**DATA**
=====

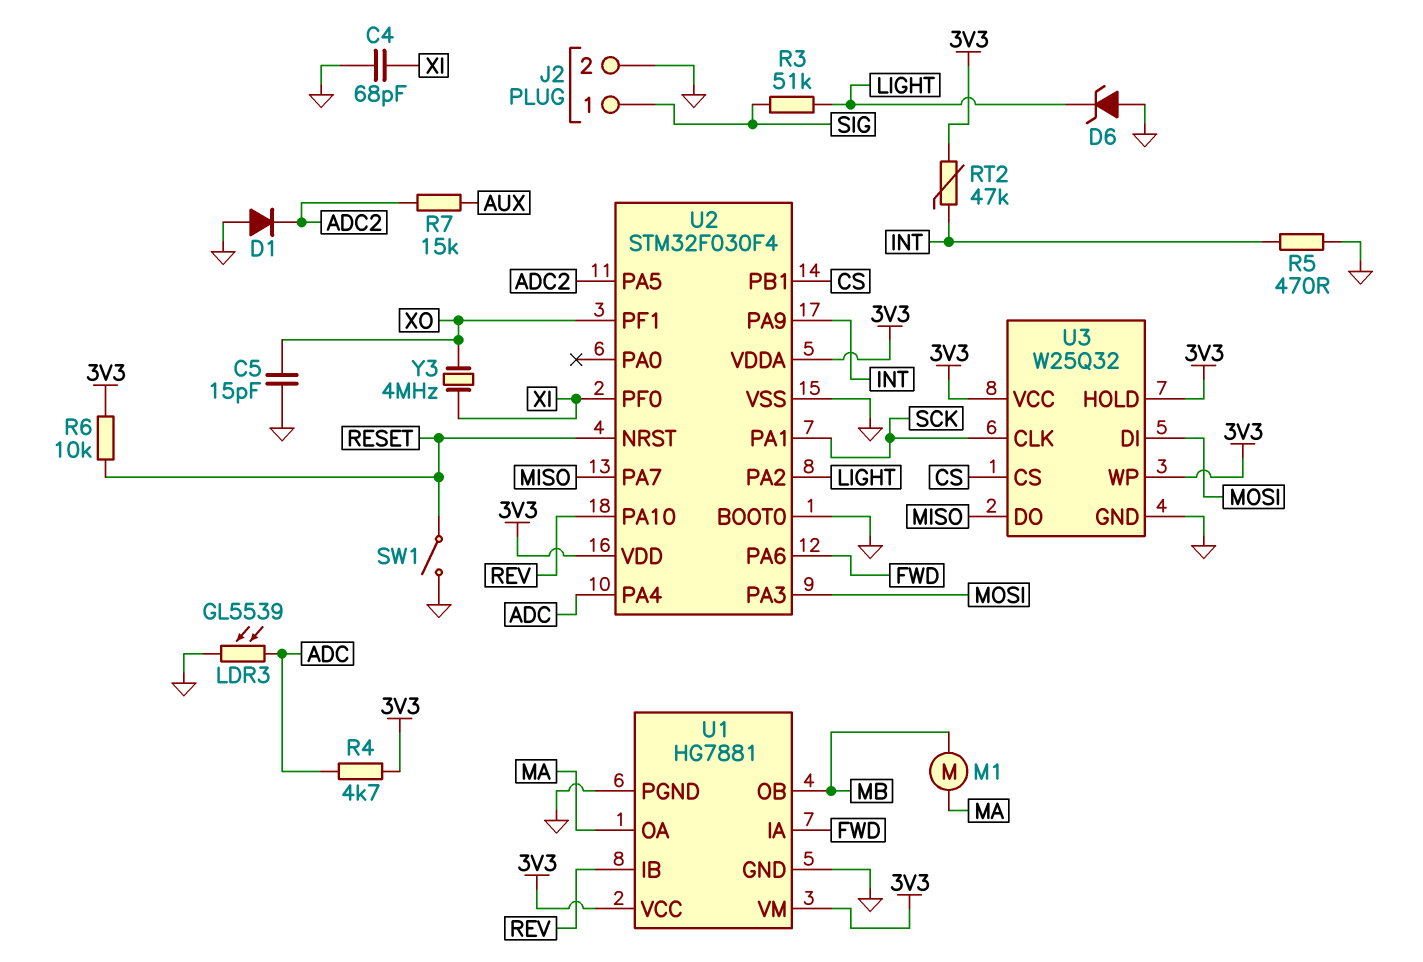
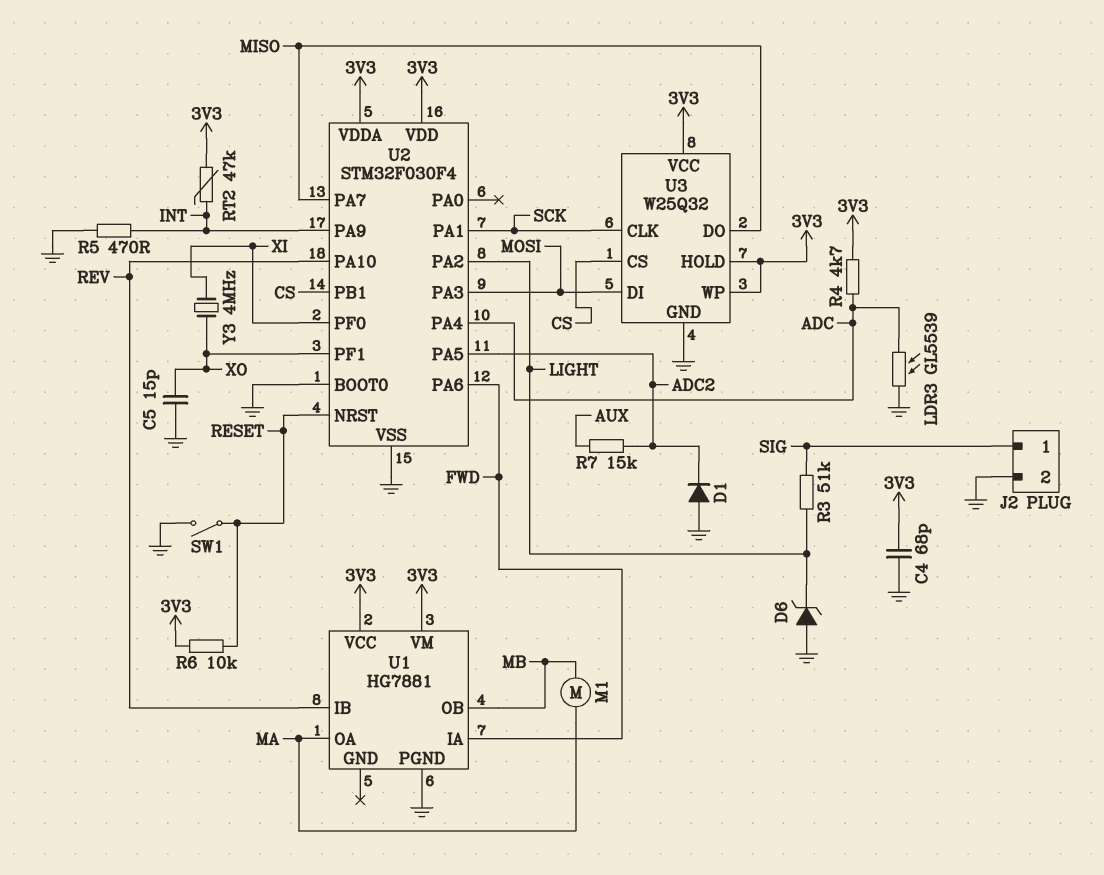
C4: 68pF (GND, XI) -> 68pF (3V3, GND)
U1 pin GND: GND -> none

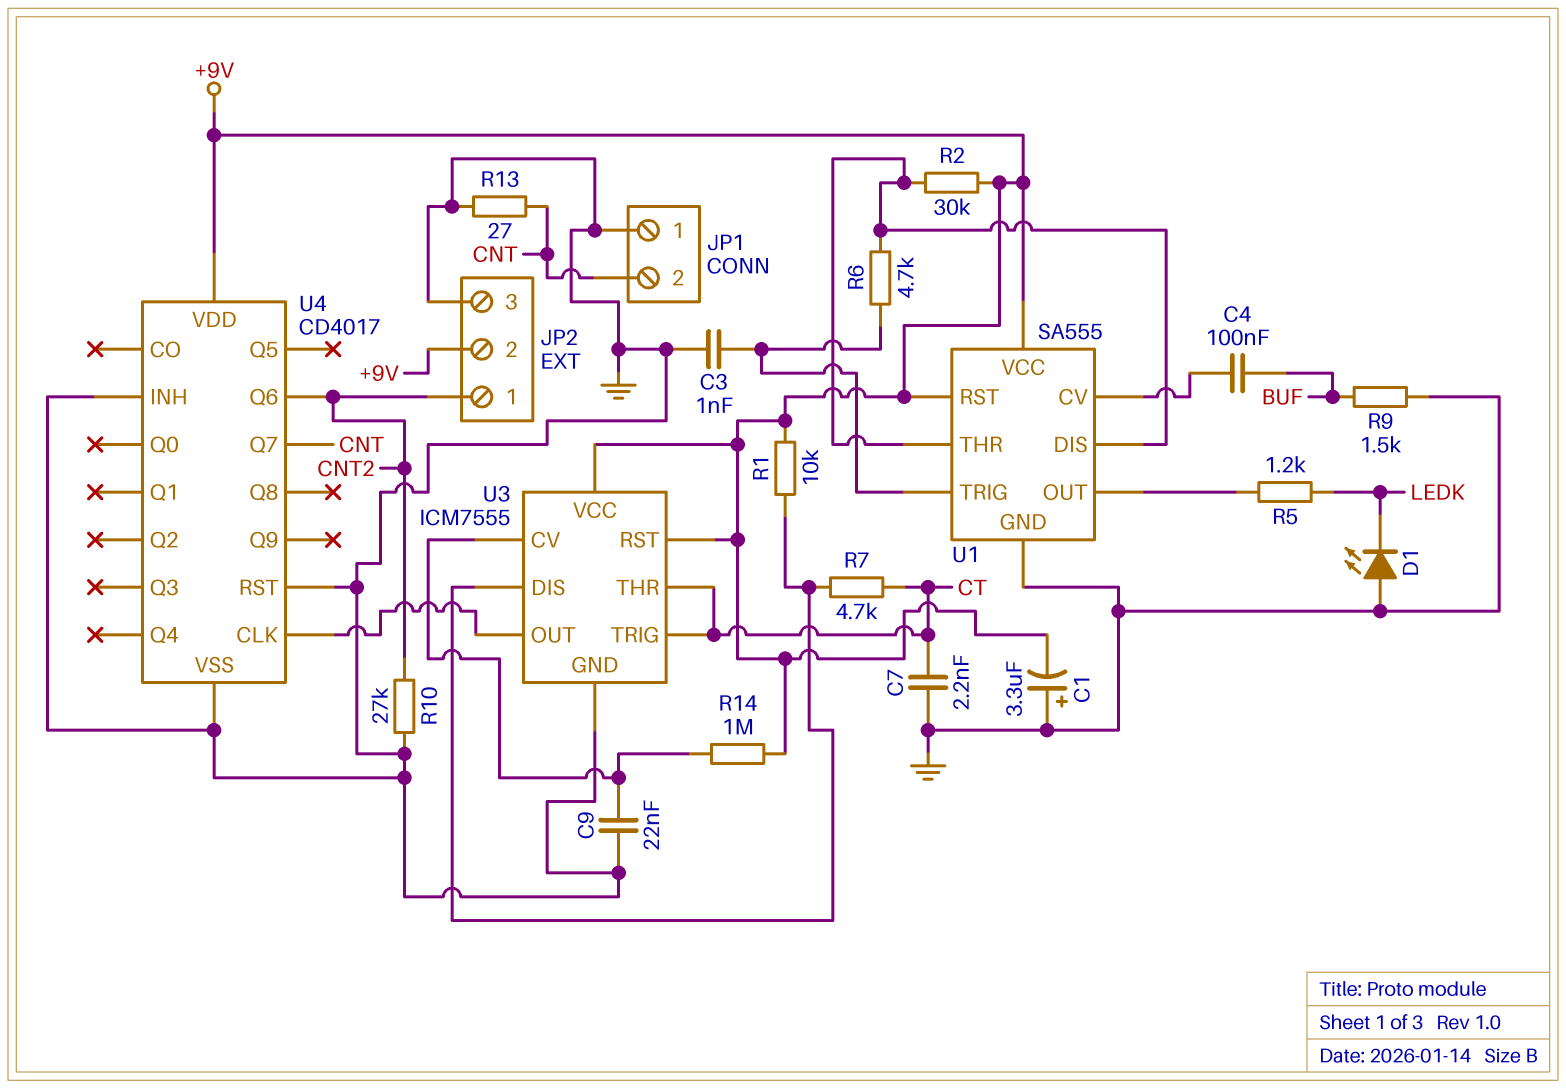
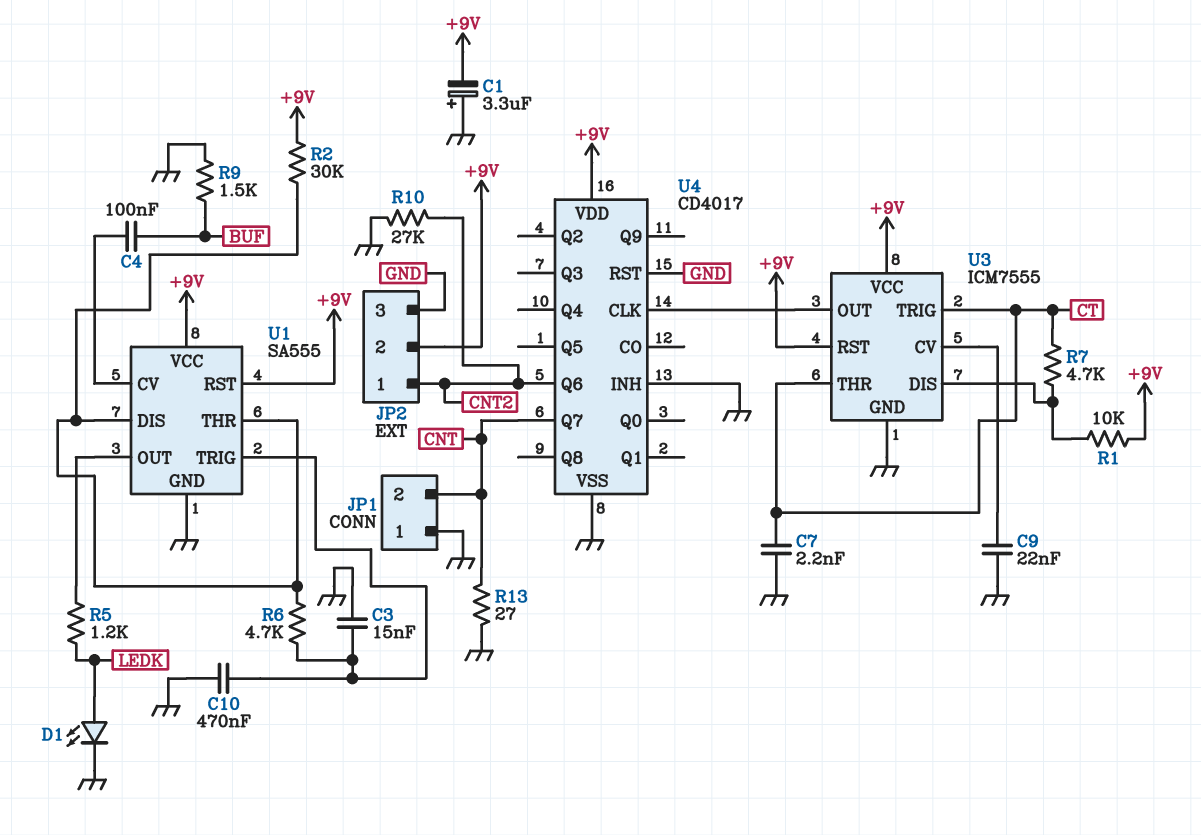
C3: 1nF (GND, U1/TRIG) -> 15nF (GND, U1/TRIG)
C10: none -> 470nF (GND, U1/TRIG)
D1: LED (A GND, K LEDK) -> LED (A LEDK, K GND)
R14: 1M (+9V, U3/CV) -> none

=====

**GOAL OF THE EXERCISE**
Although the records above contain pictures, your copy should give only their text, exactly as written.

**EXERCISE SOLUTION**
C4: 68pF (GND, XI) -> 68pF (3V3, GND)
U1 pin GND: GND -> none

C3: 1nF (GND, U1/TRIG) -> 15nF (GND, U1/TRIG)
C10: none -> 470nF (GND, U1/TRIG)
D1: LED (A GND, K LEDK) -> LED (A LEDK, K GND)
R14: 1M (+9V, U3/CV) -> none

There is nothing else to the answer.